**PROMPT**
Print the line containing "blue brick B7:C7" and every later line of the records. Keep each one exactly as given, ending with the last.

= Beginning of Section =

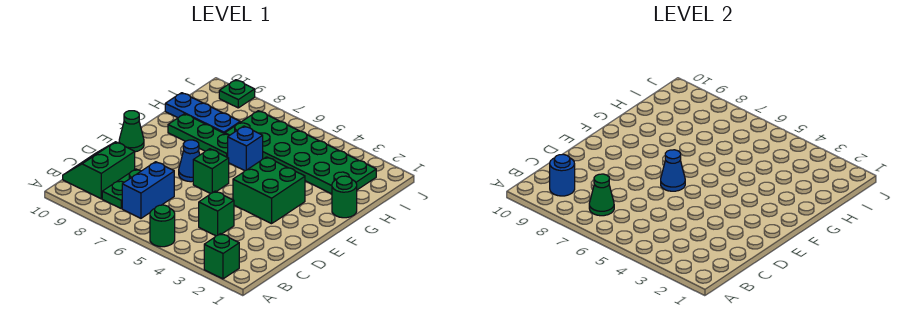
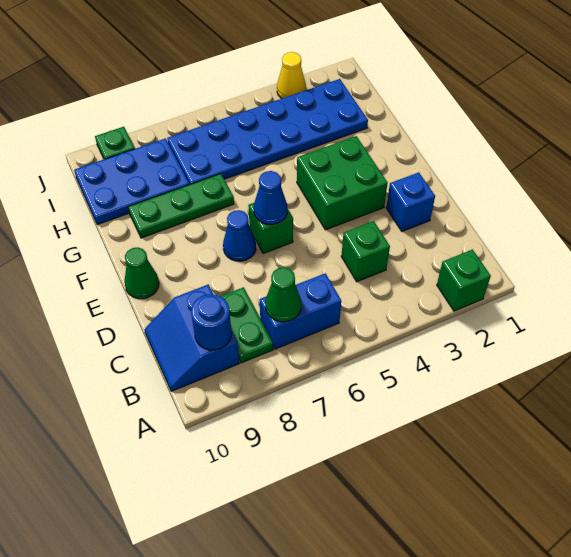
green round brick A5 level 1 -> none
blue brick B7:C7 level 1 -> blue brick B6:B7 level 1
green slope B9:C10 level 1 top 9 -> blue slope B9:C10 level 1 top 9
green round brick G1 level 1 -> none
blue brick G6 level 1 -> blue brick D2 level 1
green plate H2:I7 level 1 -> blue plate H2:I7 level 1
blue plate H8:H10 level 1 -> blue plate H8:I10 level 1
none -> yellow cone J3 level 1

= End of Section =

**WRITTEN REPLY**
blue brick B7:C7 level 1 -> blue brick B6:B7 level 1
green slope B9:C10 level 1 top 9 -> blue slope B9:C10 level 1 top 9
green round brick G1 level 1 -> none
blue brick G6 level 1 -> blue brick D2 level 1
green plate H2:I7 level 1 -> blue plate H2:I7 level 1
blue plate H8:H10 level 1 -> blue plate H8:I10 level 1
none -> yellow cone J3 level 1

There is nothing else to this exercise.